* [Data provided]
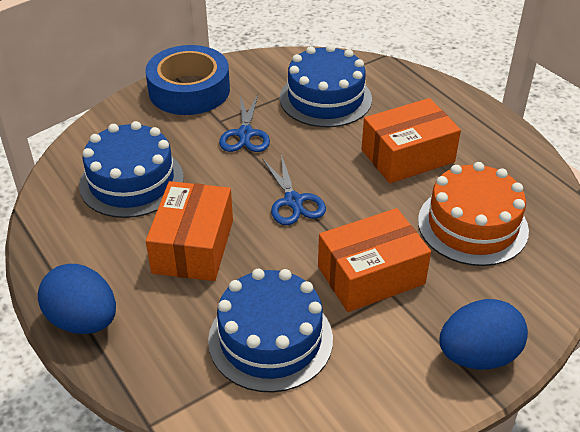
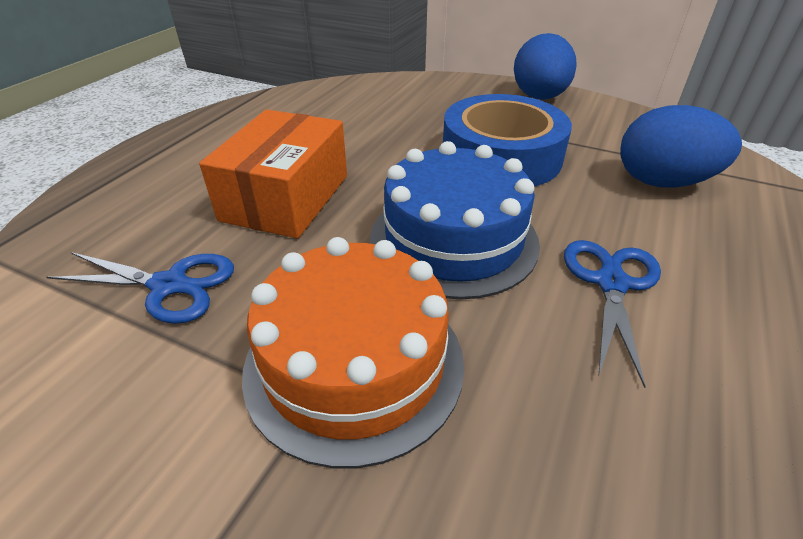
blue cake: 3 -> 1
orange box: 3 -> 1

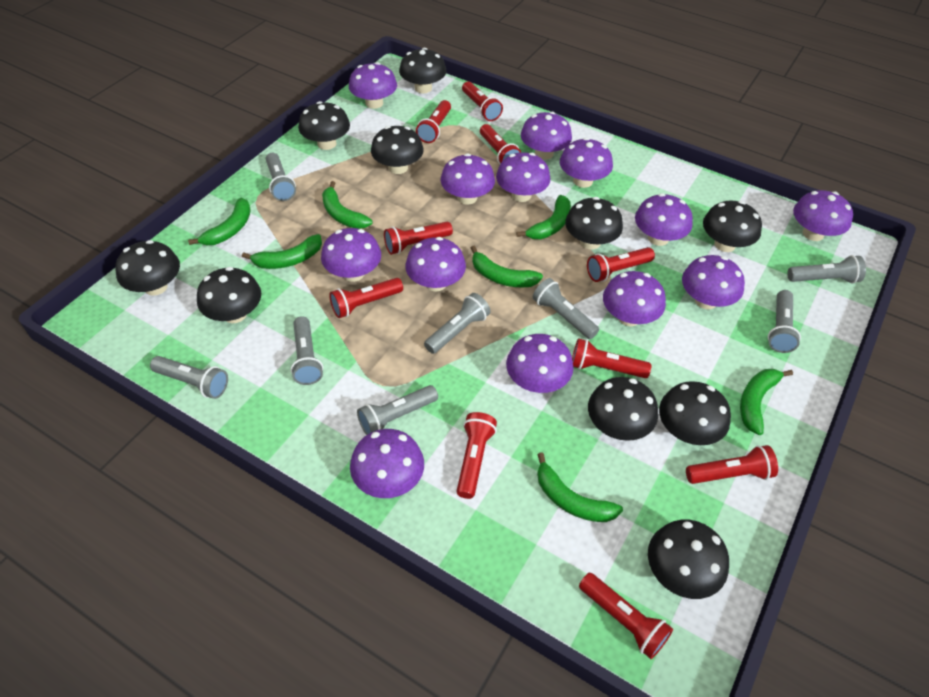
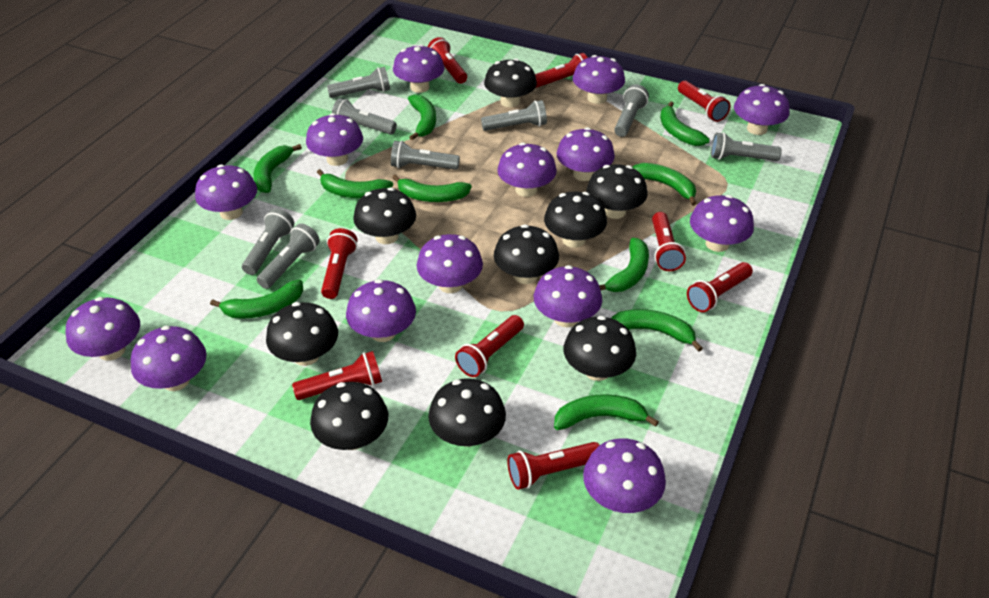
black mushroom: 10 -> 9
green banana: 7 -> 10
purple mushroom: 13 -> 14
red flashlight: 10 -> 9

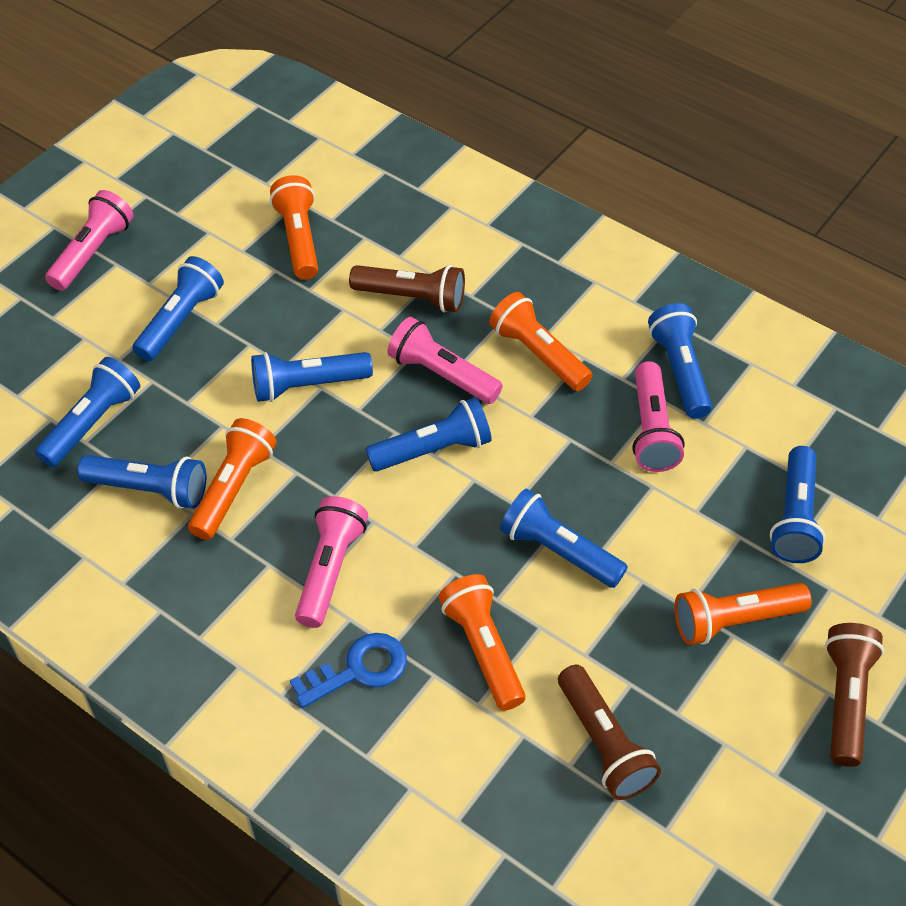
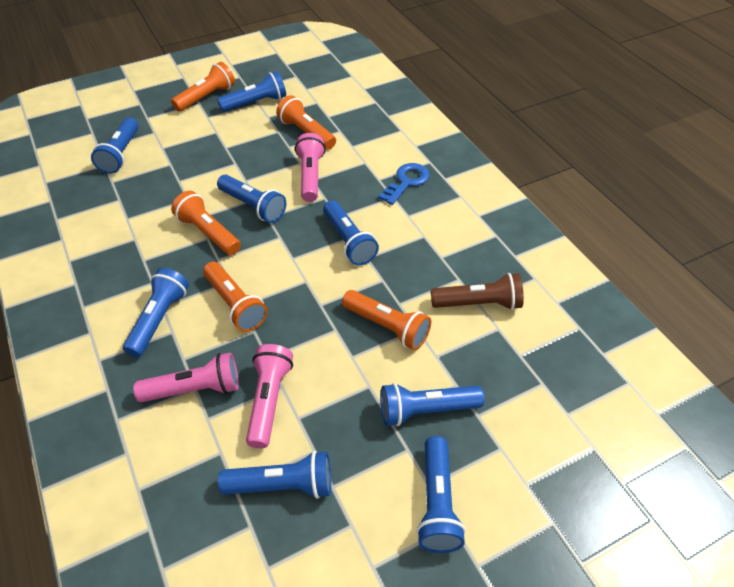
brown flashlight: 3 -> 1
pink flashlight: 4 -> 3

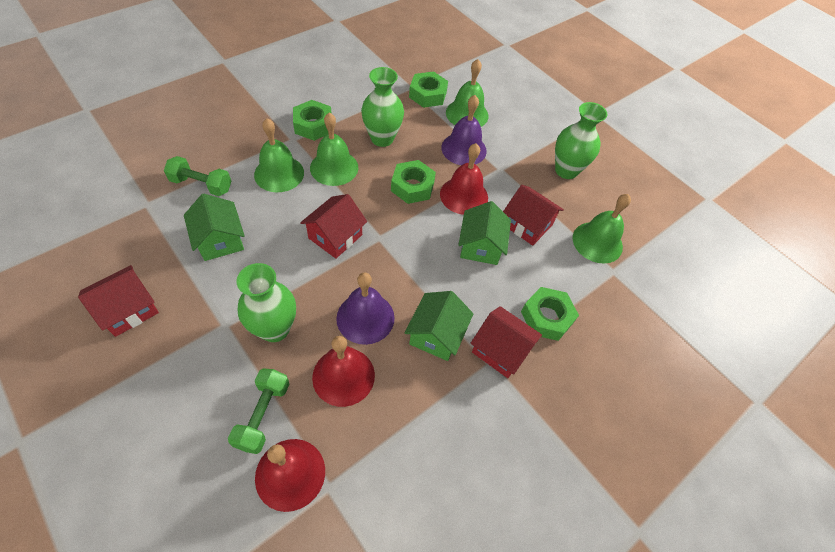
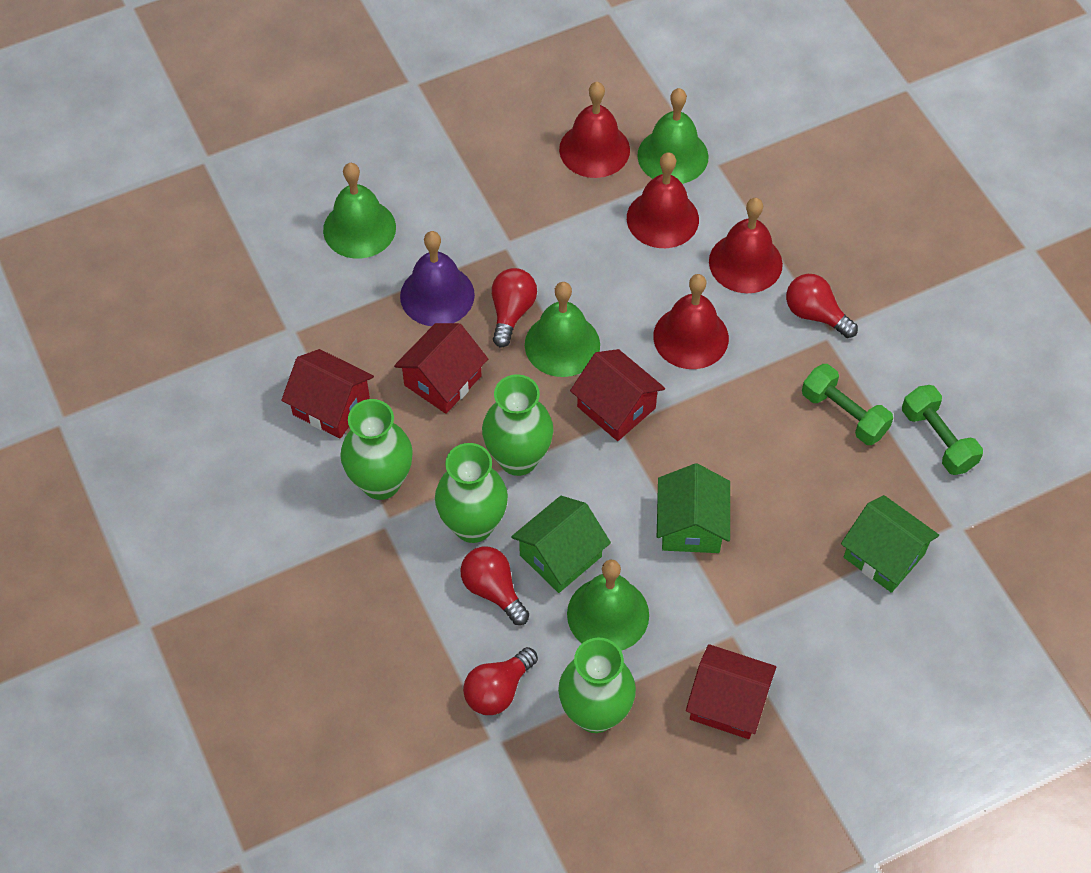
green nut: 4 -> 0
green vase: 3 -> 4
purple bell: 2 -> 1
red bell: 3 -> 4
red light bulb: 0 -> 4

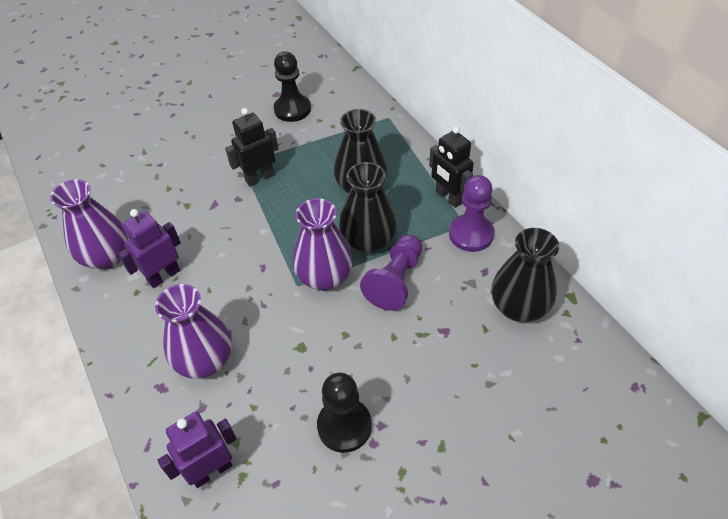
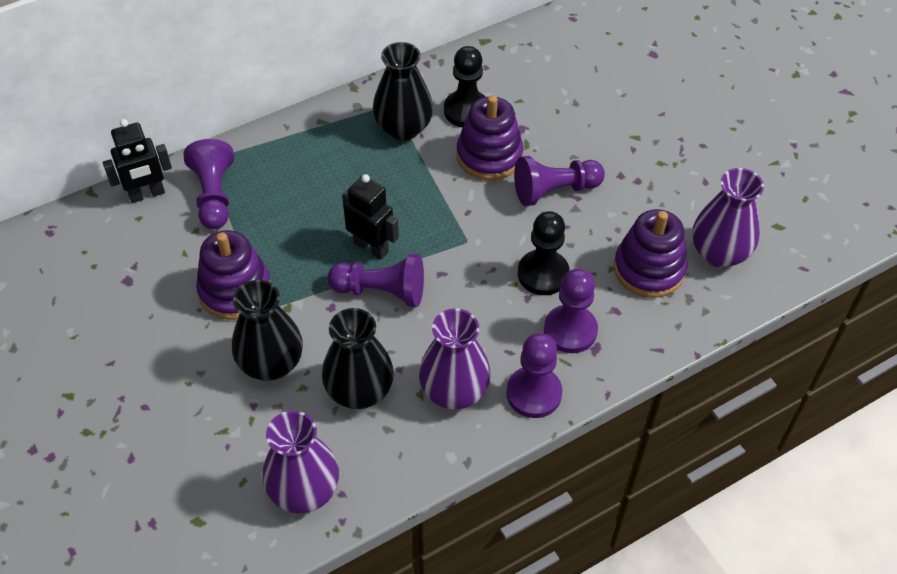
purple pawn: 2 -> 5
purple robot: 2 -> 0
purple stacking toy: 0 -> 3

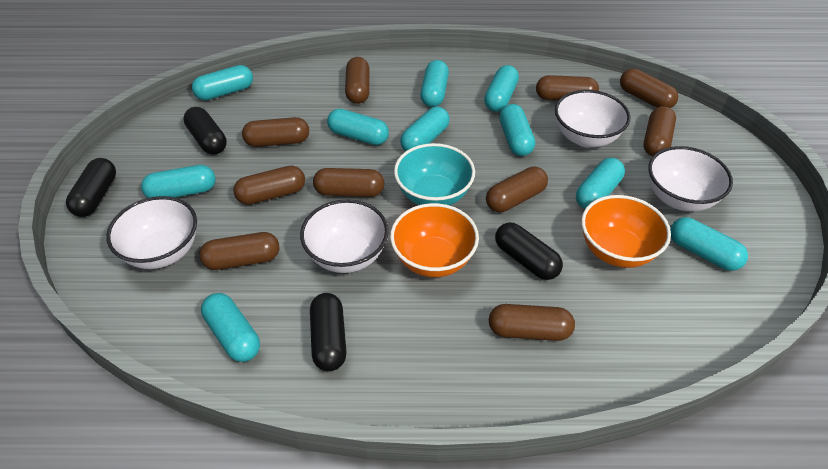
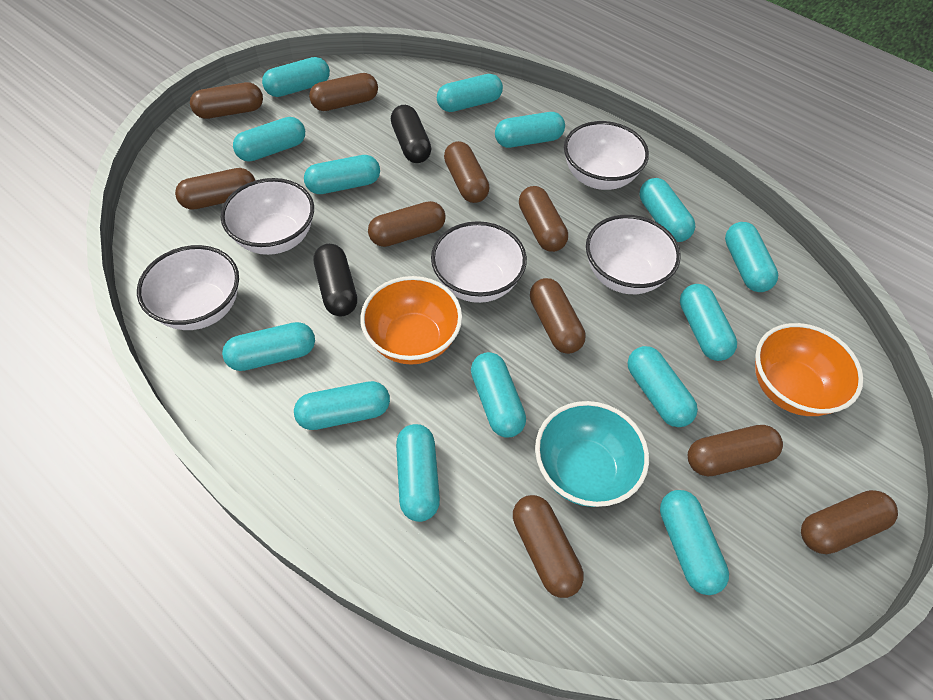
black capsule: 4 -> 2
turquoise capsule: 10 -> 14
white bowl: 4 -> 5

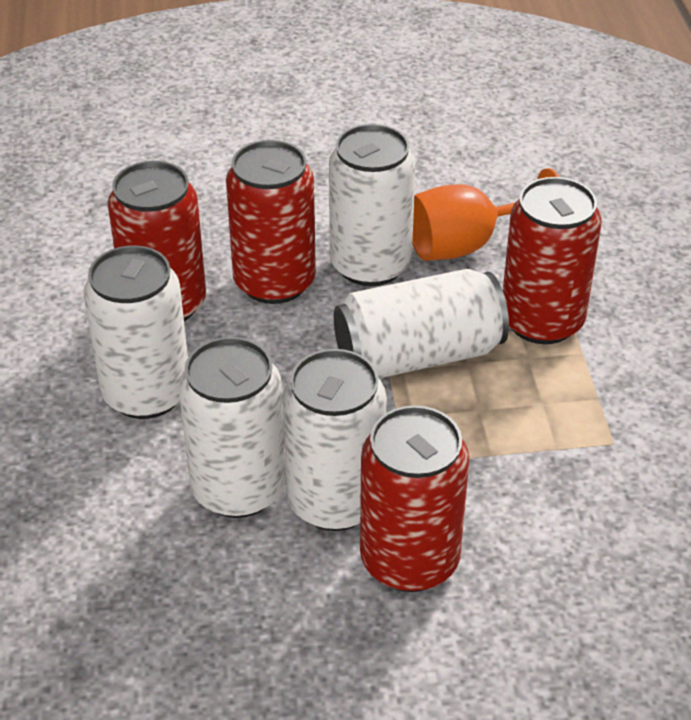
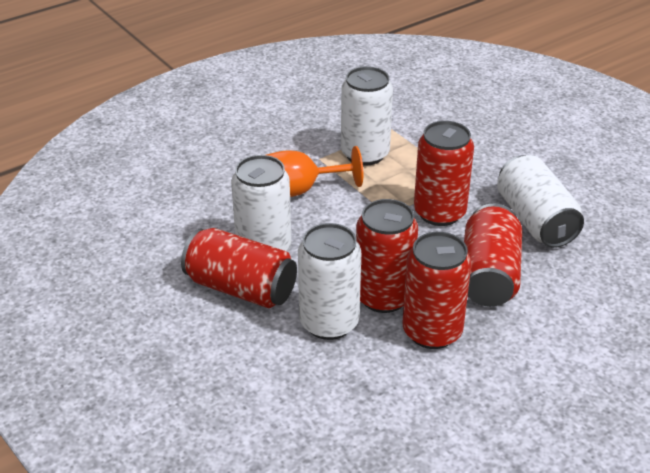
red can: 4 -> 5
white can: 5 -> 4

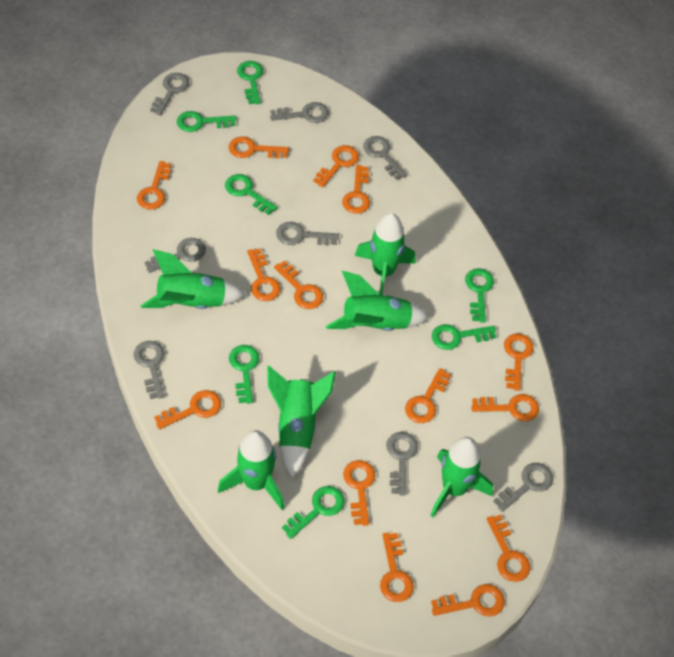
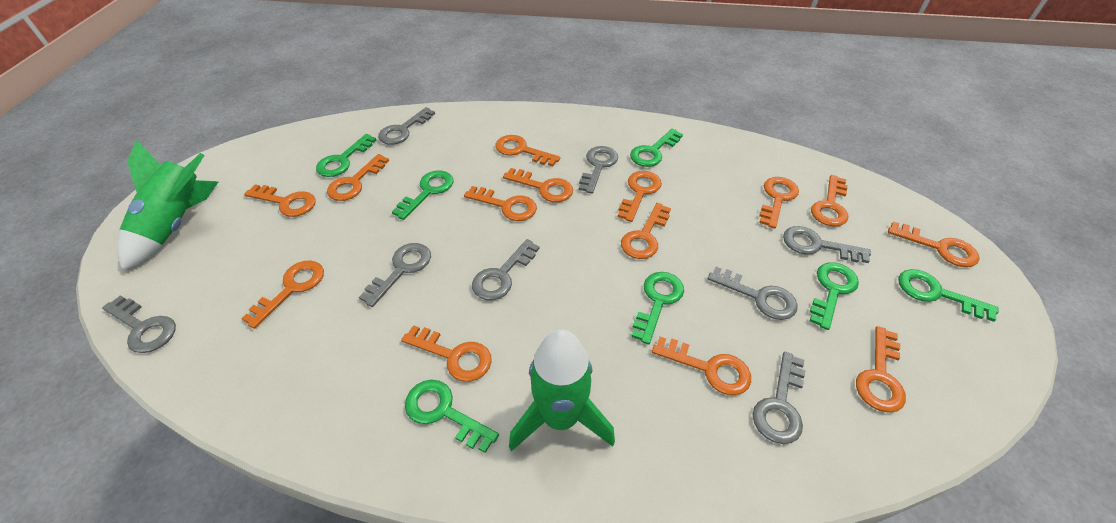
green rocket: 6 -> 2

* [Task to complete] Could you transcribe all of the data exactly and omit the pictures?

* [Solution for this exercise]
blue cake: 3 -> 1
orange box: 3 -> 1

black mushroom: 10 -> 9
green banana: 7 -> 10
purple mushroom: 13 -> 14
red flashlight: 10 -> 9

brown flashlight: 3 -> 1
pink flashlight: 4 -> 3

green nut: 4 -> 0
green vase: 3 -> 4
purple bell: 2 -> 1
red bell: 3 -> 4
red light bulb: 0 -> 4

purple pawn: 2 -> 5
purple robot: 2 -> 0
purple stacking toy: 0 -> 3

black capsule: 4 -> 2
turquoise capsule: 10 -> 14
white bowl: 4 -> 5

red can: 4 -> 5
white can: 5 -> 4

green rocket: 6 -> 2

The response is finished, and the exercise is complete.